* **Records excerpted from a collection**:
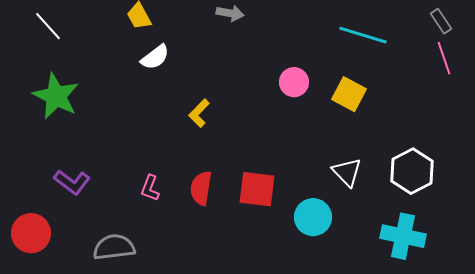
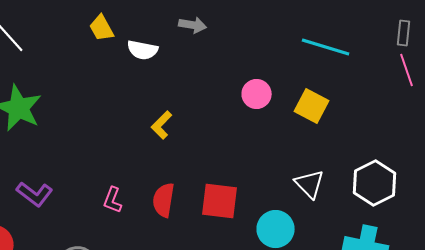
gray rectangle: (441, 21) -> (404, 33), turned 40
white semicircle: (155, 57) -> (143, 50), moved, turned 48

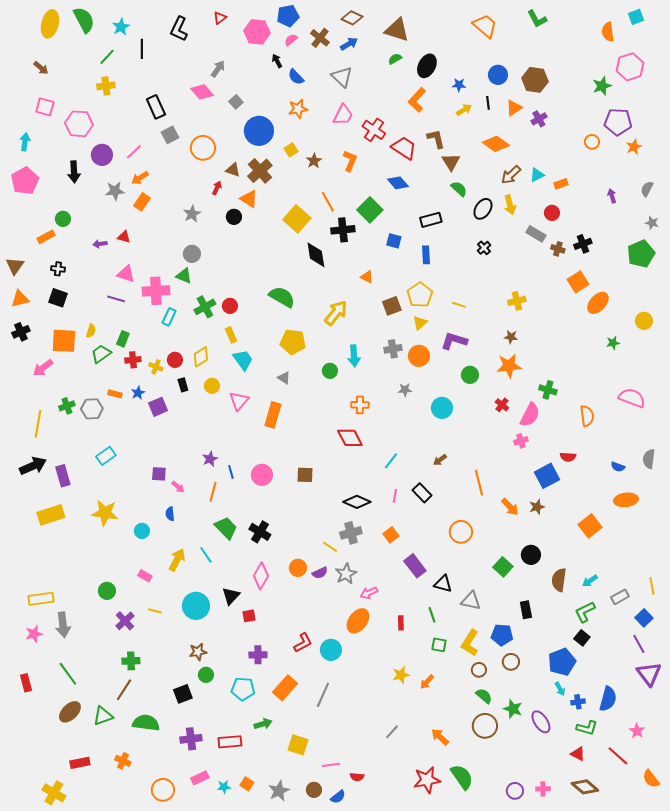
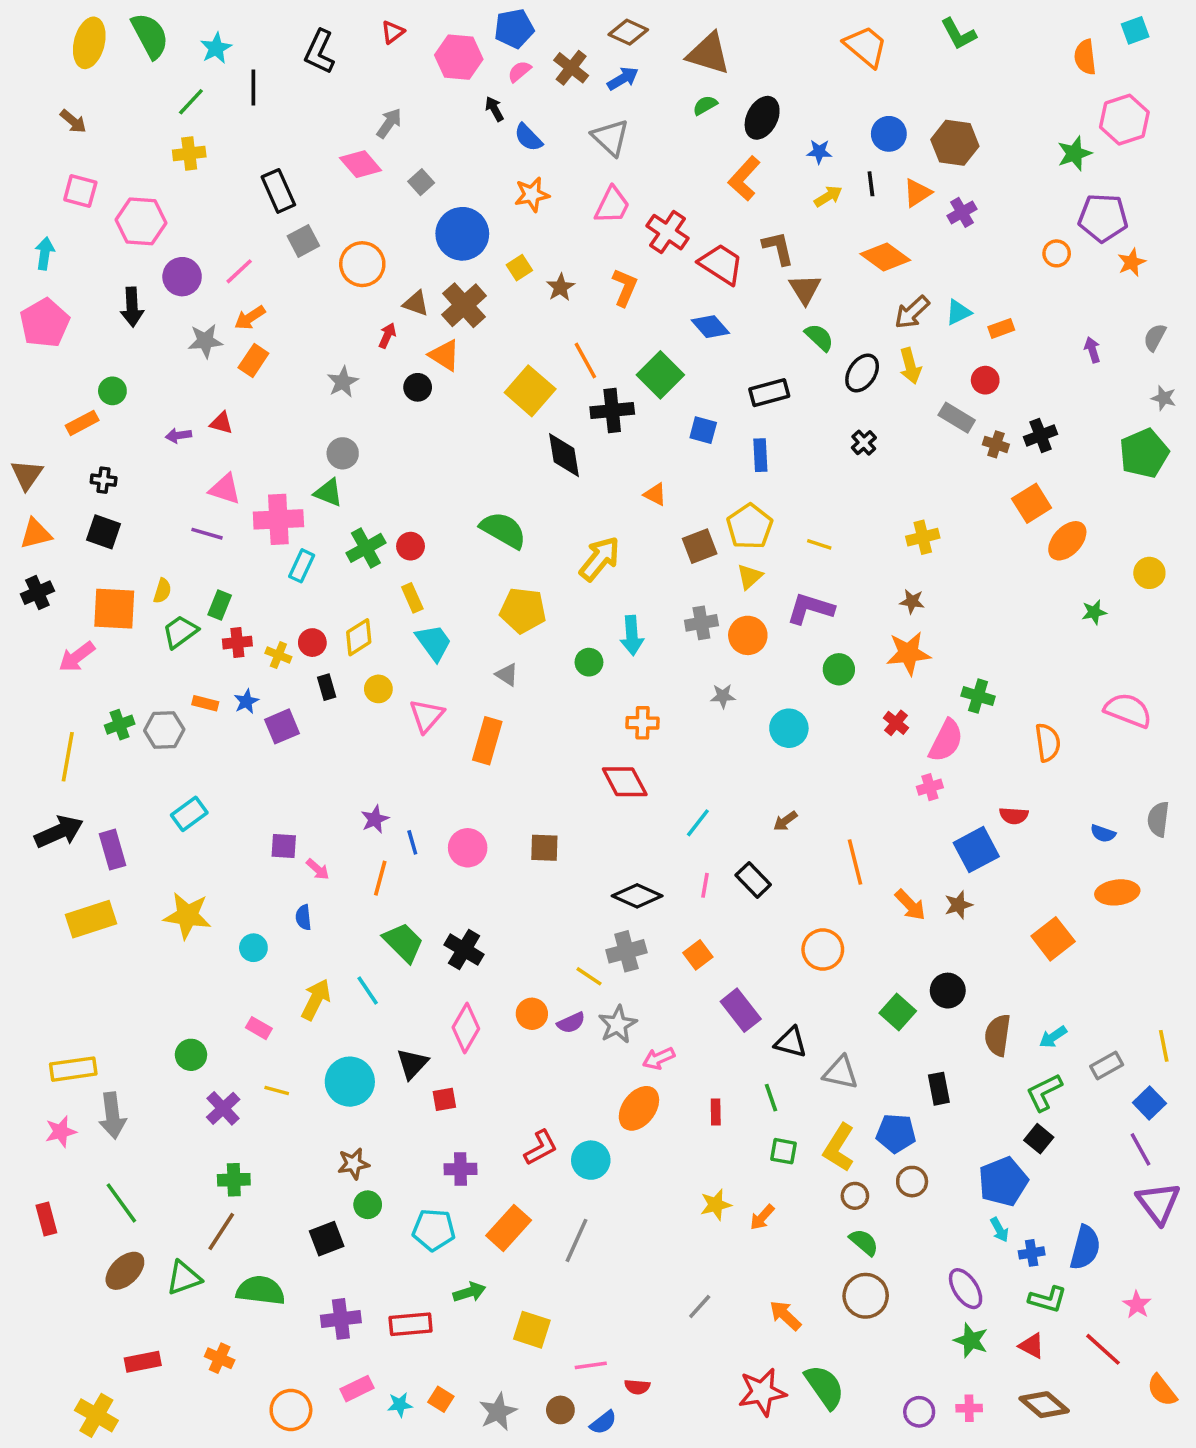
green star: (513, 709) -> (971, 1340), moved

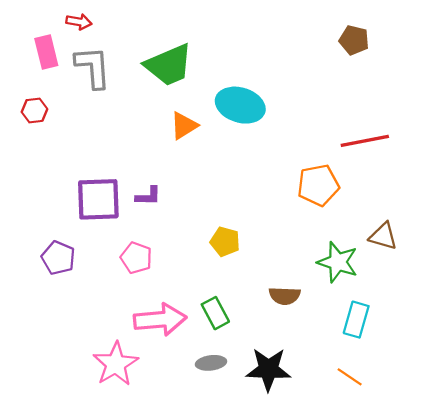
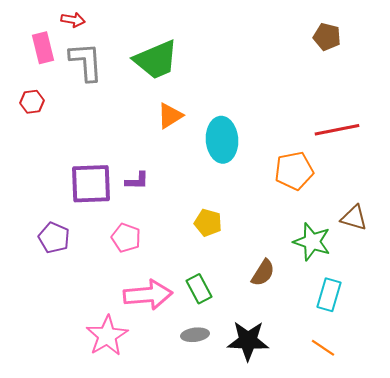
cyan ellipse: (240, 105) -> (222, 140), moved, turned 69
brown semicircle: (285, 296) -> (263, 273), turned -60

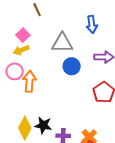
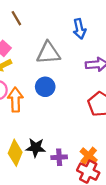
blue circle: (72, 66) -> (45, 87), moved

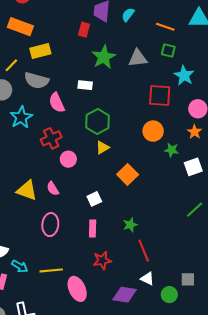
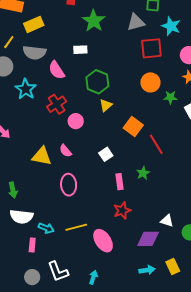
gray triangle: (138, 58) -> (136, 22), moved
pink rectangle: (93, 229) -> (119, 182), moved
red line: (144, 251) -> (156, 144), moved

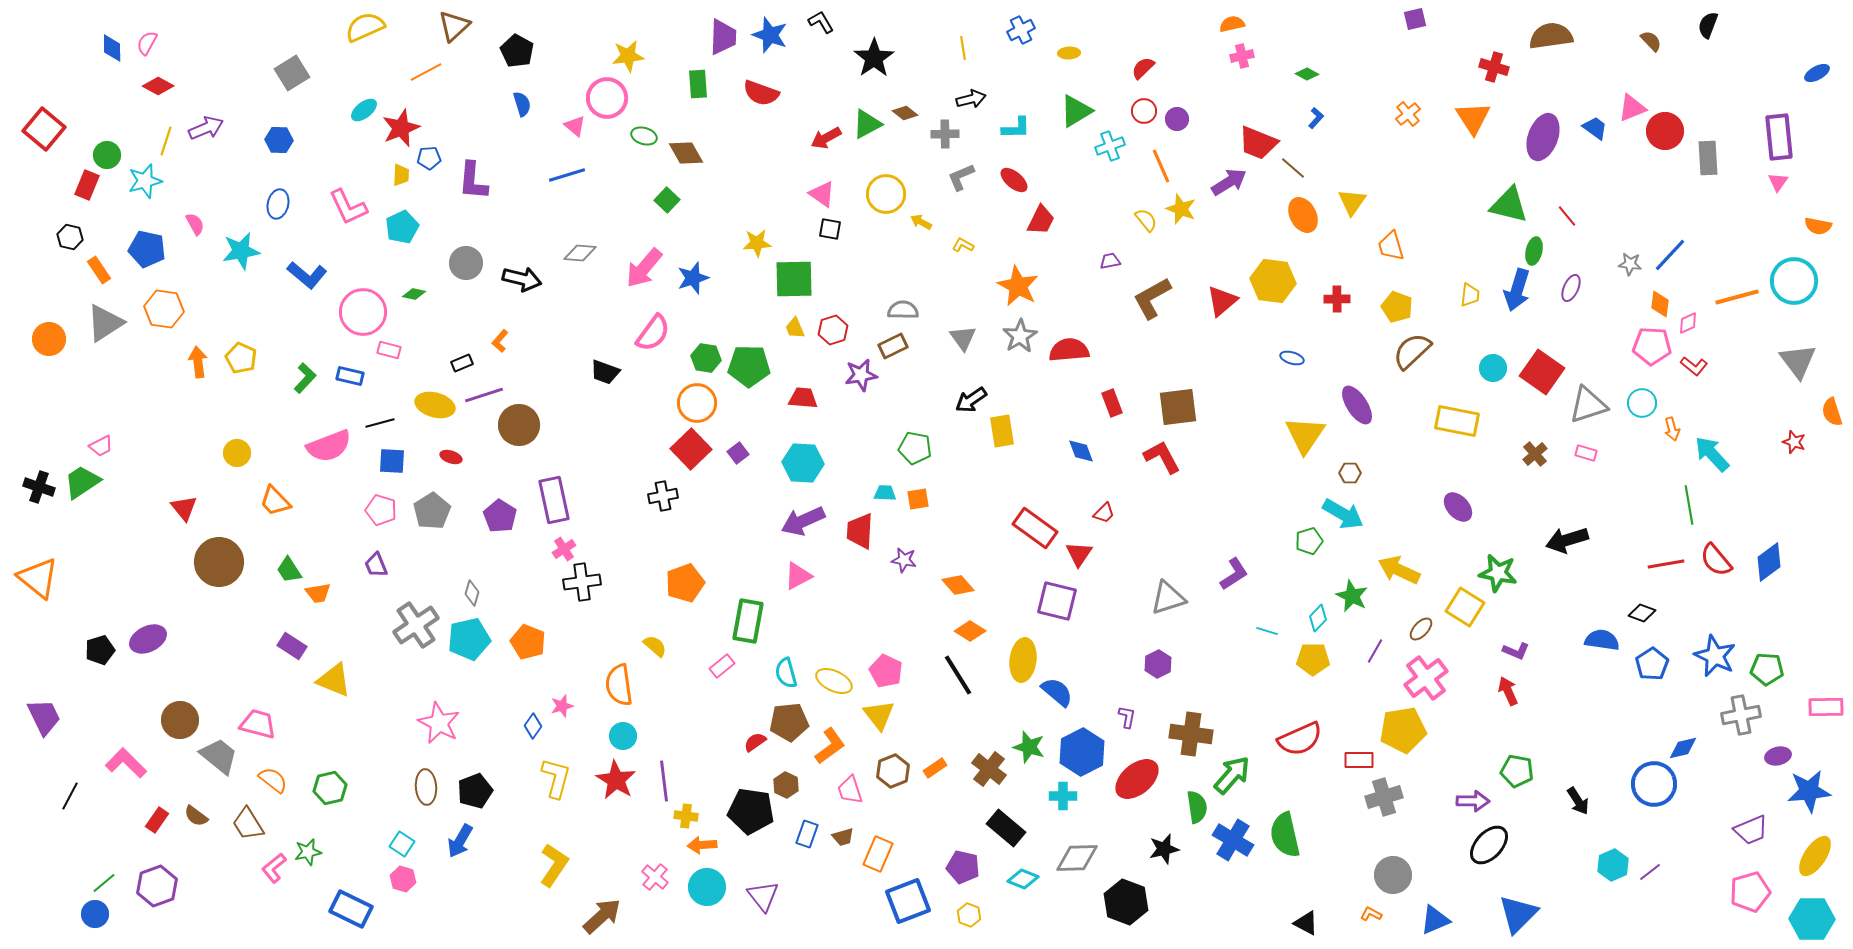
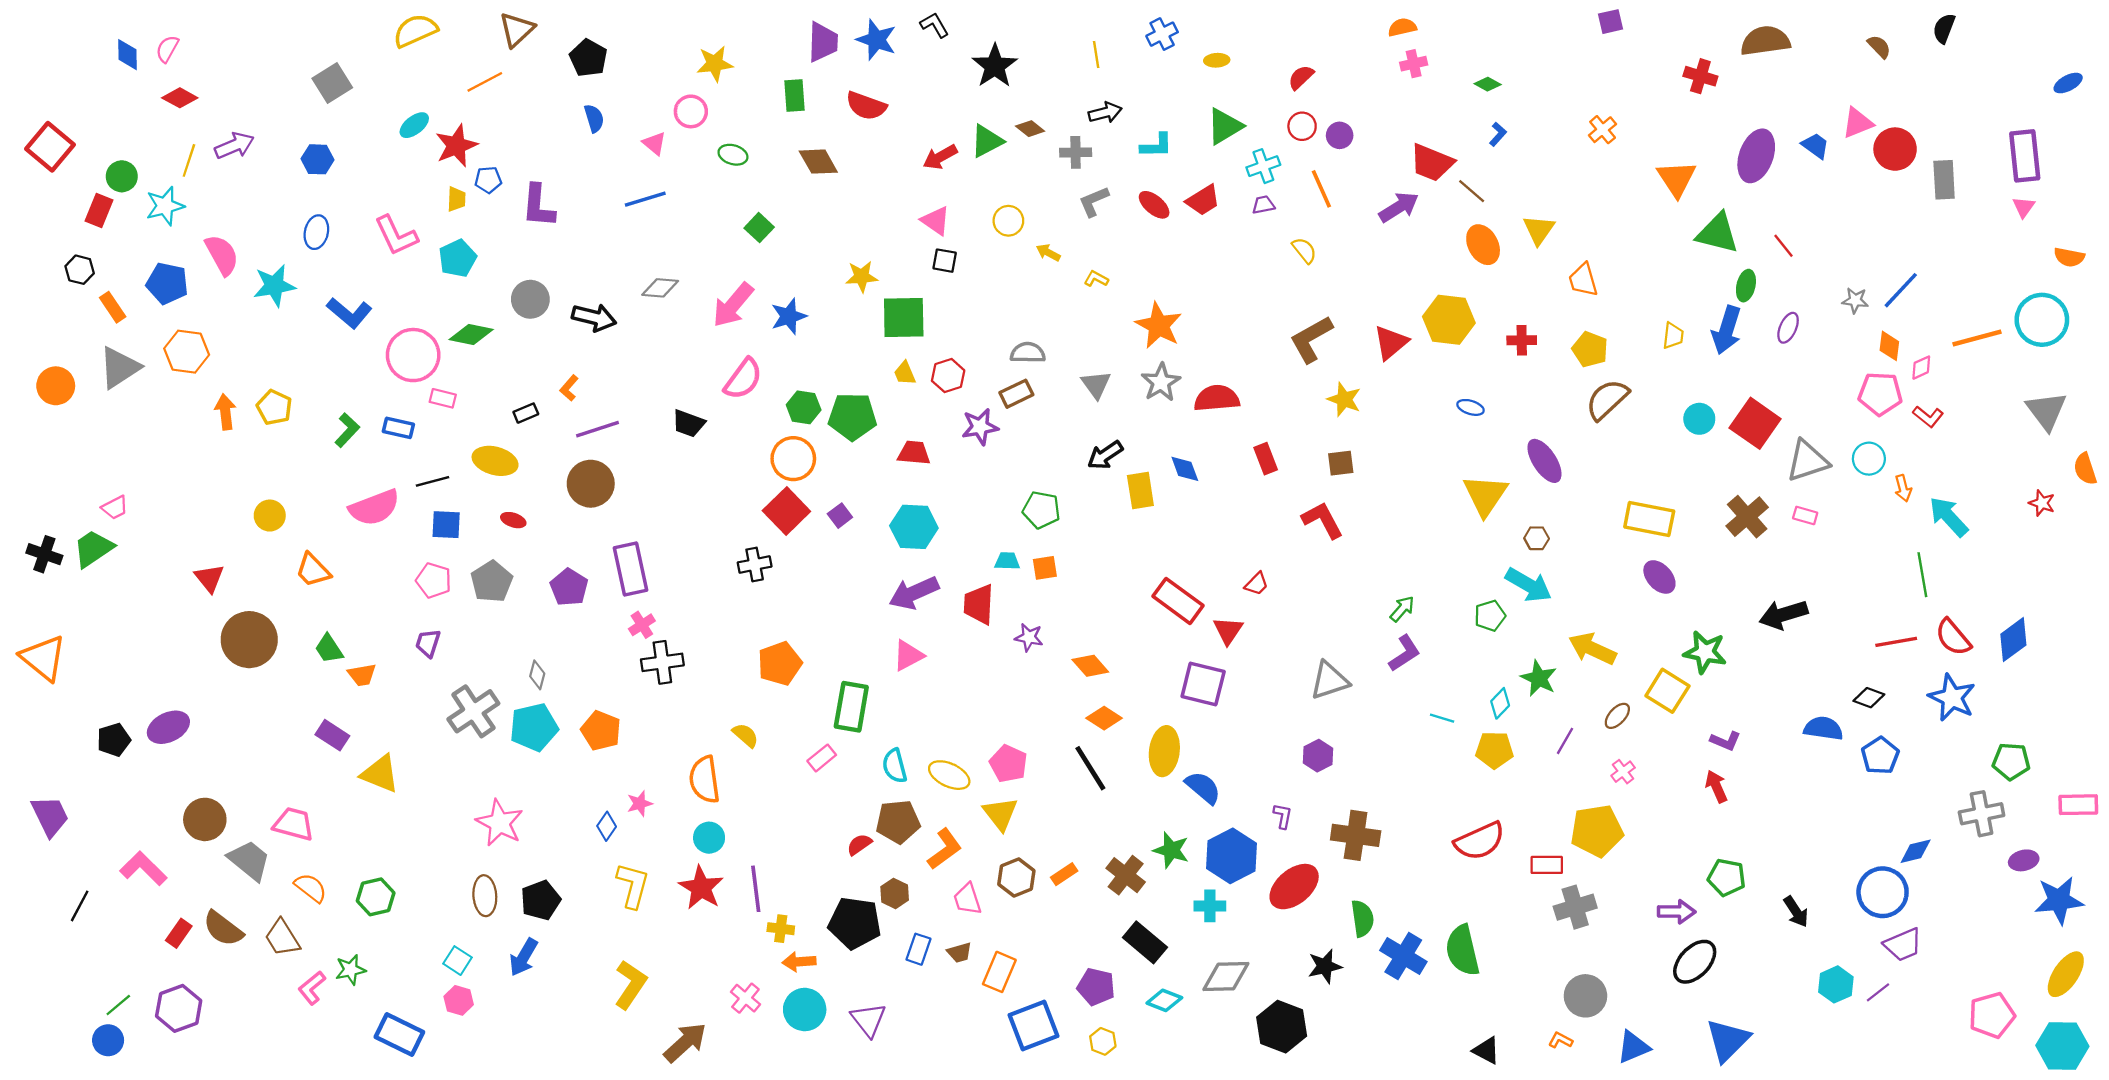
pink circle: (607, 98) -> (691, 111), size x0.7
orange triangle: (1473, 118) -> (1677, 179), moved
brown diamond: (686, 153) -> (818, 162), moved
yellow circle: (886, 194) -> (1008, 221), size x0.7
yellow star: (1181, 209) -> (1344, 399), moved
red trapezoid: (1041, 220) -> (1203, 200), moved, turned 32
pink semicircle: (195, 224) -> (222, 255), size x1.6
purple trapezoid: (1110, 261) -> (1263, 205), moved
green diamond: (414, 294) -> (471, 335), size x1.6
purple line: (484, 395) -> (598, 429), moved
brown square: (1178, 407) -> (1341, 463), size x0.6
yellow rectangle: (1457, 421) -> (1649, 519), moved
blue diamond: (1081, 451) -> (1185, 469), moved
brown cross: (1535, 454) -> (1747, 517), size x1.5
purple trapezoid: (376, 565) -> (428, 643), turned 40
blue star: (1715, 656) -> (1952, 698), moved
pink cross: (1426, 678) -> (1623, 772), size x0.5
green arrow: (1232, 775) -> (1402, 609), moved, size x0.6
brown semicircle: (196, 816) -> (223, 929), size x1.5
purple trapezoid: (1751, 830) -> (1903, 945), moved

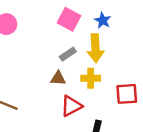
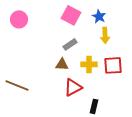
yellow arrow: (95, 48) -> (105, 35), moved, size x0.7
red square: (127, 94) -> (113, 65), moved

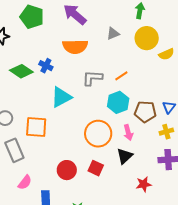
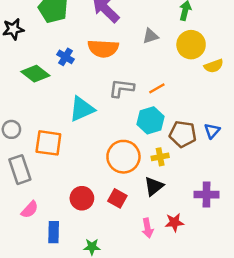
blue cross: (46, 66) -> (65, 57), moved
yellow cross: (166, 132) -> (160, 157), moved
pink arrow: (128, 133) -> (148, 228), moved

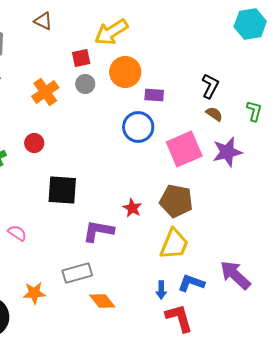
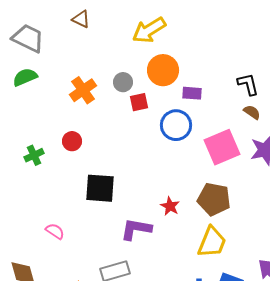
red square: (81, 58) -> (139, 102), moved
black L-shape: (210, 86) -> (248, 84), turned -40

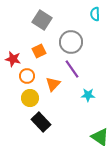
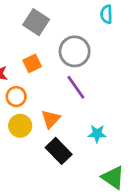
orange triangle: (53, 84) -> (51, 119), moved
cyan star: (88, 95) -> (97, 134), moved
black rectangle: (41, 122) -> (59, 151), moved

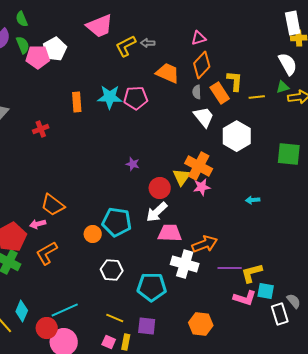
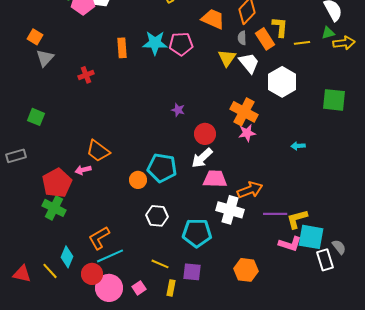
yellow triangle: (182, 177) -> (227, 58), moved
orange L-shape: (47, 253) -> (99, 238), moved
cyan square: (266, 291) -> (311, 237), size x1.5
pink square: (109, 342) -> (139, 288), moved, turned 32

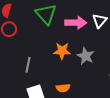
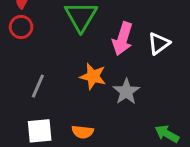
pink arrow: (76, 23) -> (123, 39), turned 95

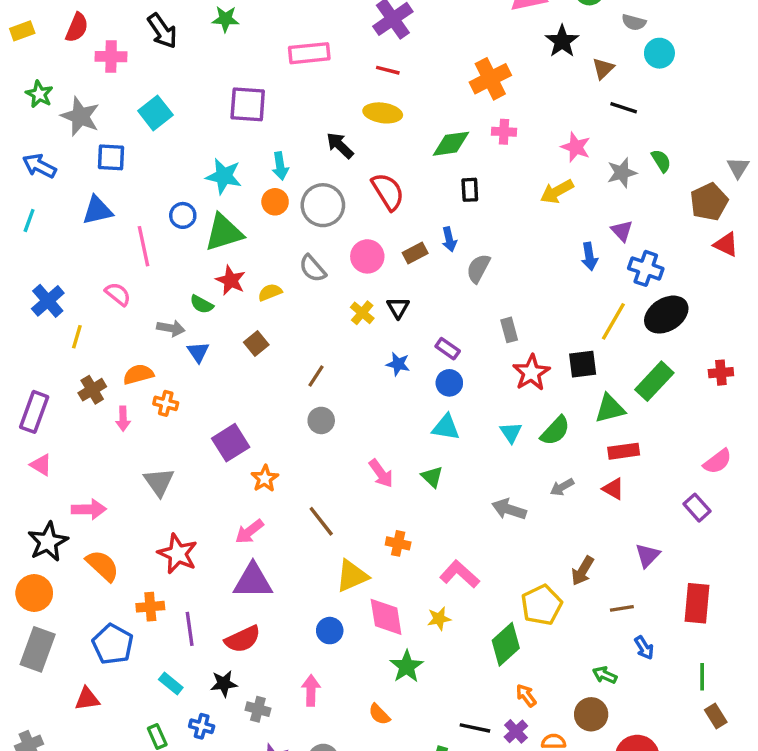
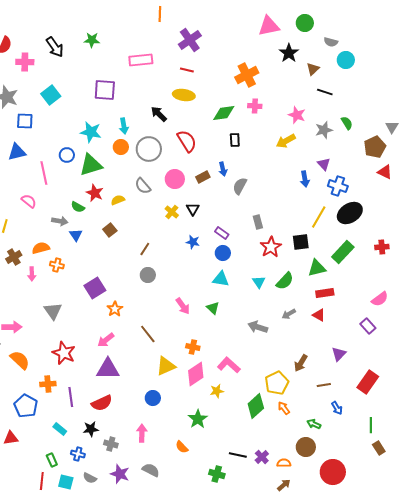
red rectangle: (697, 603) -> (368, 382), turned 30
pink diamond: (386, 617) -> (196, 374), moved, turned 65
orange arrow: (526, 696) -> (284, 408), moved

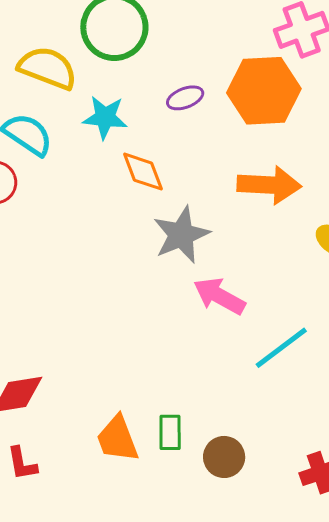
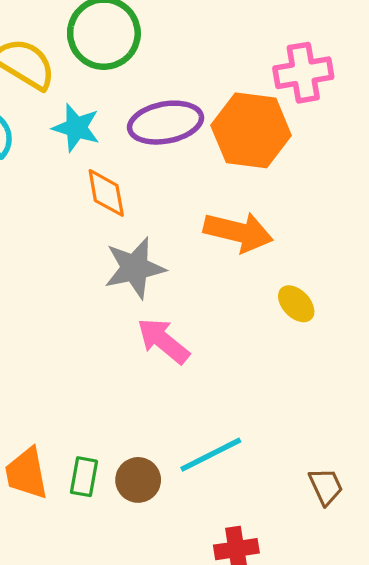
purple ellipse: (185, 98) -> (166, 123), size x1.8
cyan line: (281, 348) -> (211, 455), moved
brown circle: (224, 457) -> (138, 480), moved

* **Assigned task**:
Would you copy out, exactly and with no pictures, only the lines above from the one that contains "cyan star: (88, 95) -> (97, 134), moved" through the one that contains "red rectangle: (697, 603)"?

* **Solved problem**:
cyan star: (88, 95) -> (97, 134), moved
black rectangle: (41, 122) -> (59, 151), moved

yellow triangle: (182, 177) -> (227, 58), moved
orange L-shape: (47, 253) -> (99, 238), moved
cyan square: (266, 291) -> (311, 237), size x1.5
pink square: (109, 342) -> (139, 288), moved, turned 32

pink arrow: (76, 23) -> (123, 39), turned 95

red rectangle: (697, 603) -> (368, 382), turned 30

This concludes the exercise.